Task statement
Output only the lines below from the one containing "black brush: 1 -> 0" to the one containing "yellow pear: 11 -> 9", exactly as written, both ends kept.

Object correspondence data
[Start of Attachment]

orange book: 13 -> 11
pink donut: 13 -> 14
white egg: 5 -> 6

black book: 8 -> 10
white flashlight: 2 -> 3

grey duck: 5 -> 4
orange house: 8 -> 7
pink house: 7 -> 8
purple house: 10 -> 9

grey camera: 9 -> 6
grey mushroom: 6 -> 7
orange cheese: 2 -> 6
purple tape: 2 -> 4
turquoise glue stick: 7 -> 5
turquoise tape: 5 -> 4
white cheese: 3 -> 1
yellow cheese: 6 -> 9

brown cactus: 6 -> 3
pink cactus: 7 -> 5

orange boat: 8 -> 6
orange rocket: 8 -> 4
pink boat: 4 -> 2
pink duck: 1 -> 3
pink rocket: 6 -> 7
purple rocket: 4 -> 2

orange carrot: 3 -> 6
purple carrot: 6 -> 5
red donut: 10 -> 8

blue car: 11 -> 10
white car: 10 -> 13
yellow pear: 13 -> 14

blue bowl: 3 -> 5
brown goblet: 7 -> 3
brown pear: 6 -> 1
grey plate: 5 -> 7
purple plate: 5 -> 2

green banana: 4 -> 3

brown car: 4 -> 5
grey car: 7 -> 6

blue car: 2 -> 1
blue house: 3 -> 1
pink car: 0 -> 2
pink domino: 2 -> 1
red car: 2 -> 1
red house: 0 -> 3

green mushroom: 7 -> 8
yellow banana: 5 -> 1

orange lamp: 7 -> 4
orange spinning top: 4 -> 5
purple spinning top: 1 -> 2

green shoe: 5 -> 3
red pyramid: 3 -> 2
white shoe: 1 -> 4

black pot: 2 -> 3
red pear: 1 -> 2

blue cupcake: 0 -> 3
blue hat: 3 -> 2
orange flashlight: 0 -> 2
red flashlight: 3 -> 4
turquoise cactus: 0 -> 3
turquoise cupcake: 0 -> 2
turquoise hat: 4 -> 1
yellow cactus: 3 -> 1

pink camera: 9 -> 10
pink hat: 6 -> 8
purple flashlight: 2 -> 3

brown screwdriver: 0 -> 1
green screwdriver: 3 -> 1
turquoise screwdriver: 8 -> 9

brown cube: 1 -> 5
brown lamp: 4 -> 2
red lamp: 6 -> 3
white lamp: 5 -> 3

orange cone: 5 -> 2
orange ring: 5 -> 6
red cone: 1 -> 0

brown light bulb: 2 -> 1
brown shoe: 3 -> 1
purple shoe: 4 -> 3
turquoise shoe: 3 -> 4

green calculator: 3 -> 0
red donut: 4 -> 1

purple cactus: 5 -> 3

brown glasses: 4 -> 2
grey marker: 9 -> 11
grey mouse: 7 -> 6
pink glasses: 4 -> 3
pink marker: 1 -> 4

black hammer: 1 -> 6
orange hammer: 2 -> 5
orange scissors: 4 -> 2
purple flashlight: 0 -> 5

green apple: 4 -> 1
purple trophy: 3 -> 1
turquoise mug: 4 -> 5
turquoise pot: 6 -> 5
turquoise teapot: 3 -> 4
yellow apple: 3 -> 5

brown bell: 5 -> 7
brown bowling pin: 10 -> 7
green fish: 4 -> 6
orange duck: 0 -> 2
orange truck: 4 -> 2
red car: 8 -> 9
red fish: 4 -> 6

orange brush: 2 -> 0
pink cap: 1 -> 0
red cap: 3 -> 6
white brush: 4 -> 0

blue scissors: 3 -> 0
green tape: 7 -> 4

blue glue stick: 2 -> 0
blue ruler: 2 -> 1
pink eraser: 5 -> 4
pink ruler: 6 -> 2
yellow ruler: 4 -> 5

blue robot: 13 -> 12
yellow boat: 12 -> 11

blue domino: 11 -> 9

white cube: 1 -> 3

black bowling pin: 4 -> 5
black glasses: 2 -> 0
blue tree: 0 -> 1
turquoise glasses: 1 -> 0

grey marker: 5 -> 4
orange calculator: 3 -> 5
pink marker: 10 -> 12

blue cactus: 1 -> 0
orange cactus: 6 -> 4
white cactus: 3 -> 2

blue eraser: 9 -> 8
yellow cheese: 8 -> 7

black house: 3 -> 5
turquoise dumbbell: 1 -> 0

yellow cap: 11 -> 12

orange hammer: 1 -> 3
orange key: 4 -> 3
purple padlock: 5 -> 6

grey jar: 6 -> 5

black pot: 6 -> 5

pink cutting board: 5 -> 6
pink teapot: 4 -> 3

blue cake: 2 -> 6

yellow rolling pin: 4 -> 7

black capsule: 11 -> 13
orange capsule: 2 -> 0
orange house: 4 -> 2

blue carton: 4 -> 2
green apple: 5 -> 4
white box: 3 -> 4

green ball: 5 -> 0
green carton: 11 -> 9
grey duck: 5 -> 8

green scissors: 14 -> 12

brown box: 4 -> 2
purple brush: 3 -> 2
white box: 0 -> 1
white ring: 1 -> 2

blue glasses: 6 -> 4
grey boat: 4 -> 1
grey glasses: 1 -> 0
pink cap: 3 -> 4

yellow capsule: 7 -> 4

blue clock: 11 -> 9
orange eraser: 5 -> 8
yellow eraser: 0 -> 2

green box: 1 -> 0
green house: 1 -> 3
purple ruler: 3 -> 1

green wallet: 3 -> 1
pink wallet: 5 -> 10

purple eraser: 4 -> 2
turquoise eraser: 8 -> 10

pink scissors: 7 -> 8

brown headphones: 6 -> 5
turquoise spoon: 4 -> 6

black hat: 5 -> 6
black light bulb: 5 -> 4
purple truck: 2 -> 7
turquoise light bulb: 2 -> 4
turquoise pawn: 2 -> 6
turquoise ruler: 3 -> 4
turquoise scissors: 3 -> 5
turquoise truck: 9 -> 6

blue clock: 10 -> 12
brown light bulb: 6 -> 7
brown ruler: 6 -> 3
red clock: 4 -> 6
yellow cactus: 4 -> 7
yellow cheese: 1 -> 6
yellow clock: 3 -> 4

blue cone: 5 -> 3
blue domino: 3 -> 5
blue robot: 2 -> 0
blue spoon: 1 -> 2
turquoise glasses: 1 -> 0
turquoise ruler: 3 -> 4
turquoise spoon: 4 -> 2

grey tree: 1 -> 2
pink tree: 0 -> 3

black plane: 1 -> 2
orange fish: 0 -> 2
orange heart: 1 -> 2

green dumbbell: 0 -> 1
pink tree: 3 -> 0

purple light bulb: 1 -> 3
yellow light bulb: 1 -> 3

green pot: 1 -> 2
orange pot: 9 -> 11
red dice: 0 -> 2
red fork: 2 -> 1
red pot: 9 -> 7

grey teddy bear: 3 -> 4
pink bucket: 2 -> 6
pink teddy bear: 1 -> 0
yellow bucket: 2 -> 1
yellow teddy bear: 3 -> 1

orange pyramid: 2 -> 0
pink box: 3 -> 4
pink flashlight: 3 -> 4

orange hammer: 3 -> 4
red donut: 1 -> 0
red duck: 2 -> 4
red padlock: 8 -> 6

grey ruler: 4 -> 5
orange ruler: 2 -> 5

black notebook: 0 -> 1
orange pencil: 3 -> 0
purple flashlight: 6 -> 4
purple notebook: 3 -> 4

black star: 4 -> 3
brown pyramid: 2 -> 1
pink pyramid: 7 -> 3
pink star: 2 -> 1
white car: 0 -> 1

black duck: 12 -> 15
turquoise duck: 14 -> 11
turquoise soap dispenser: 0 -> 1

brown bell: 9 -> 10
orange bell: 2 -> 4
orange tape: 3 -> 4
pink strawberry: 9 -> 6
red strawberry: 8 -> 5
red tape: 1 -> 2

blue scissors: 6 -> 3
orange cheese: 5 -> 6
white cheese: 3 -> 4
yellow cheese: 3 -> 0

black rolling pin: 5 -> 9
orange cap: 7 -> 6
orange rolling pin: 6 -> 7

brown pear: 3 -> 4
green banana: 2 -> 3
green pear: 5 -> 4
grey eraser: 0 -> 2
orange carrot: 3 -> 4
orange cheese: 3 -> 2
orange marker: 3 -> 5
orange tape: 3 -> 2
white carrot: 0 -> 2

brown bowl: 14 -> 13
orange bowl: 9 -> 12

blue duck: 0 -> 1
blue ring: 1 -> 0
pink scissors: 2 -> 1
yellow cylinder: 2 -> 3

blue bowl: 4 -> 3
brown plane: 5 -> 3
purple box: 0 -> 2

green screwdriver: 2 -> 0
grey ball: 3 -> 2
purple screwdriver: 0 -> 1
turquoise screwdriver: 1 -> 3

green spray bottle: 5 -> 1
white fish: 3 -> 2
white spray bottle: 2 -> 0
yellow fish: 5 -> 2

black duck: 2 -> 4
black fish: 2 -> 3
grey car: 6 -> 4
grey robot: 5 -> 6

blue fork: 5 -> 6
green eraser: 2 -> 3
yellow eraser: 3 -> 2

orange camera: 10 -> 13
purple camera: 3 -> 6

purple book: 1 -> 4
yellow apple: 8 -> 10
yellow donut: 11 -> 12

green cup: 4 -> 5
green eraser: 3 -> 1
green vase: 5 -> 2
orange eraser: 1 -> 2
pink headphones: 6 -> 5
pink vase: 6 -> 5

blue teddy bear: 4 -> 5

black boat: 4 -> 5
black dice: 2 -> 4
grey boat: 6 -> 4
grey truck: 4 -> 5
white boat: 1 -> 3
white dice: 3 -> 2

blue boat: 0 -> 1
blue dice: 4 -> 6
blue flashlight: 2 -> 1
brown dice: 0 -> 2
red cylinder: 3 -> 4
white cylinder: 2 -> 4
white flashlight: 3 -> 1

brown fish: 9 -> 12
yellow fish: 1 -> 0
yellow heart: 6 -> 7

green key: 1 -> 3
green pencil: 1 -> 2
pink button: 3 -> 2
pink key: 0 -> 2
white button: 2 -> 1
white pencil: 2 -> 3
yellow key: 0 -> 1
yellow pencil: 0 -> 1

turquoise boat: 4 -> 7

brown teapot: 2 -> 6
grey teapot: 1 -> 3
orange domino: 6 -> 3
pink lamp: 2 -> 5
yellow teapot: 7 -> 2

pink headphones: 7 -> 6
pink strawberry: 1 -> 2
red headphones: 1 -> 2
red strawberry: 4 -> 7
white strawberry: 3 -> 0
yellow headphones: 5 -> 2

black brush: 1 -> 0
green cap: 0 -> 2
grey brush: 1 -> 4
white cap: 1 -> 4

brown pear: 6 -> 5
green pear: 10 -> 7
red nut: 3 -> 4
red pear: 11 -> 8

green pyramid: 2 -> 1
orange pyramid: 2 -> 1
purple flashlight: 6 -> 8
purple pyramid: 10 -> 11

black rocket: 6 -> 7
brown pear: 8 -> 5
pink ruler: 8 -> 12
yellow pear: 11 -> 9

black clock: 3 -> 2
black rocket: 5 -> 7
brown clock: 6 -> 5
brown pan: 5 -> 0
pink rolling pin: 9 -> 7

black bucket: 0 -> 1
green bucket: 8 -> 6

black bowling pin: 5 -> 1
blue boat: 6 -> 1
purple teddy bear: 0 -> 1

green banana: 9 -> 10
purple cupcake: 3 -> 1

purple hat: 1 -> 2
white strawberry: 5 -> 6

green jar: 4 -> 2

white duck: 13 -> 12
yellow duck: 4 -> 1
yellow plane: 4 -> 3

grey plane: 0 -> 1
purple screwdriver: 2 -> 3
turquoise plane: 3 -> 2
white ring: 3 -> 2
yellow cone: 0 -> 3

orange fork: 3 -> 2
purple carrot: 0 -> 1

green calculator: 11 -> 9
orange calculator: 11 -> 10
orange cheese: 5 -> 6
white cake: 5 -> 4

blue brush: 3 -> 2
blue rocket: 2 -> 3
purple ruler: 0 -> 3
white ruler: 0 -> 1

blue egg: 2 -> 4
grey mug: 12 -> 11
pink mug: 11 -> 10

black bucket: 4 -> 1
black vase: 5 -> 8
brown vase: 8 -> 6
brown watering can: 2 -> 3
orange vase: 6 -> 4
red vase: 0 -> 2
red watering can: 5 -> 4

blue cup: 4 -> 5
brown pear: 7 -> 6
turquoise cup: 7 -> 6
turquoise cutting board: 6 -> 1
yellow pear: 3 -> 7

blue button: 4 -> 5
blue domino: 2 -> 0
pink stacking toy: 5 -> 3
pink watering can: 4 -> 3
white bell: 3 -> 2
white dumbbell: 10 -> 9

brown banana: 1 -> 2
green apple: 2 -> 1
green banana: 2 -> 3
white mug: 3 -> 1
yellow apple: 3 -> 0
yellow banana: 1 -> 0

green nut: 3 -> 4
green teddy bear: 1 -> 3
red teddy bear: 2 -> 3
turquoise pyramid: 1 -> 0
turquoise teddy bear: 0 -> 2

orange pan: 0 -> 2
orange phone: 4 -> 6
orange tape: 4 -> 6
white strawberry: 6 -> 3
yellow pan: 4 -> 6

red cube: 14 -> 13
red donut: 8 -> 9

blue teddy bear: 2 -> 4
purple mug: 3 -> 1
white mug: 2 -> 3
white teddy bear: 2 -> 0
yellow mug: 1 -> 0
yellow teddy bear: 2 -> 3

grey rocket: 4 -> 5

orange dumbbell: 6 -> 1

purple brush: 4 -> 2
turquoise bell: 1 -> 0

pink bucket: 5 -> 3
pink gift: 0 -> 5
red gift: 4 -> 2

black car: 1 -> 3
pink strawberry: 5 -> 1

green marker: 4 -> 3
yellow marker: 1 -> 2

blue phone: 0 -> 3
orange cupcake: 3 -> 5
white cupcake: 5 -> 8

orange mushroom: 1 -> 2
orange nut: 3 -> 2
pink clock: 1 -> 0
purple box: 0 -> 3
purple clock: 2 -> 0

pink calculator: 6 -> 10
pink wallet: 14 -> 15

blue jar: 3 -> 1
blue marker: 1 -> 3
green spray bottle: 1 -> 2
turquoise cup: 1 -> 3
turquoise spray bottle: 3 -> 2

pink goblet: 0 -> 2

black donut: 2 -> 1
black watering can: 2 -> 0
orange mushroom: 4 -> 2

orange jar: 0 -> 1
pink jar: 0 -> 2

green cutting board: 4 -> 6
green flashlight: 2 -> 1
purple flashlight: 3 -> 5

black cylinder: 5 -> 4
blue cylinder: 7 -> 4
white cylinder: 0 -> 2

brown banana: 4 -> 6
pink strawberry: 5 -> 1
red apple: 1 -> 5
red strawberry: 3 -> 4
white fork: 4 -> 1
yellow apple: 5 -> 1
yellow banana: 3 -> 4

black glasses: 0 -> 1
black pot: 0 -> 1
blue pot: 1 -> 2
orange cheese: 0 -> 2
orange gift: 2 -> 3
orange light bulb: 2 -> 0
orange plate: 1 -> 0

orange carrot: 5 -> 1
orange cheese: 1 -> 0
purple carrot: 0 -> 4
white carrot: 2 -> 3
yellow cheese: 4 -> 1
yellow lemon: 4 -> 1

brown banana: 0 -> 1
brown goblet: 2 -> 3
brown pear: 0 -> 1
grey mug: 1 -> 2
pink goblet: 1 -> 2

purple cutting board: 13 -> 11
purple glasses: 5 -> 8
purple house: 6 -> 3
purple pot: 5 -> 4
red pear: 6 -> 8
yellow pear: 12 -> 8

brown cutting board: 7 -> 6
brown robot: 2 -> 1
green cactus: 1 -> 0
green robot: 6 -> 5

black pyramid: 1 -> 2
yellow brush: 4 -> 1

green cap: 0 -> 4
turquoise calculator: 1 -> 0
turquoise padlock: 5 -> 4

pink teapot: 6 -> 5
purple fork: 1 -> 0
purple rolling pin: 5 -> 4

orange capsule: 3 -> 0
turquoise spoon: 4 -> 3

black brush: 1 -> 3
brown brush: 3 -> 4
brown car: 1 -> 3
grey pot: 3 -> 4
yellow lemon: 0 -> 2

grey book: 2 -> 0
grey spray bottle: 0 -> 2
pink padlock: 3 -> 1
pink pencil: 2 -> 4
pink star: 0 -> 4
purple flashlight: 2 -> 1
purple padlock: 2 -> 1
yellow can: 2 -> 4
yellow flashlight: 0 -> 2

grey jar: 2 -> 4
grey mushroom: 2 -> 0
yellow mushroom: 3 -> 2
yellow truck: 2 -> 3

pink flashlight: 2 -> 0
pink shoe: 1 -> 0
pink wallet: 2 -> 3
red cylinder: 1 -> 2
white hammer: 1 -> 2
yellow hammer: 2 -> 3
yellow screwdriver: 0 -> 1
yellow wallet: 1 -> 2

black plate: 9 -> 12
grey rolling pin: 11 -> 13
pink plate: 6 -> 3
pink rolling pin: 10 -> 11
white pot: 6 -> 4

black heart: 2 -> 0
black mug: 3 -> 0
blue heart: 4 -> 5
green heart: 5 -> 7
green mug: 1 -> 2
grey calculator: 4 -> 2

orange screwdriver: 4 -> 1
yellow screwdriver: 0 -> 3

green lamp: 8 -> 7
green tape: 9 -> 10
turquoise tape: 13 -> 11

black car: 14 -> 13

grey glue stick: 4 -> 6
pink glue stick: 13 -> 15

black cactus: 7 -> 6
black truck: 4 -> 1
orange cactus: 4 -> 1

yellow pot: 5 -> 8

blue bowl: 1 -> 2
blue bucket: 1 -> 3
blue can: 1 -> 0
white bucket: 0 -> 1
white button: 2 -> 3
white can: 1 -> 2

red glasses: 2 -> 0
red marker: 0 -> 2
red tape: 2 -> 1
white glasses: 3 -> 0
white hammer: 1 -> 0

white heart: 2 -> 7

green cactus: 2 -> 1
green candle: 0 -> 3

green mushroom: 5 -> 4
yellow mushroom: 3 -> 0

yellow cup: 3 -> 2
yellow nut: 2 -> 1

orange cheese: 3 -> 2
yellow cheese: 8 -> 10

[End of Attachment]

Output below
black brush: 1 -> 0
green cap: 0 -> 2
grey brush: 1 -> 4
white cap: 1 -> 4

brown pear: 6 -> 5
green pear: 10 -> 7
red nut: 3 -> 4
red pear: 11 -> 8

green pyramid: 2 -> 1
orange pyramid: 2 -> 1
purple flashlight: 6 -> 8
purple pyramid: 10 -> 11

black rocket: 6 -> 7
brown pear: 8 -> 5
pink ruler: 8 -> 12
yellow pear: 11 -> 9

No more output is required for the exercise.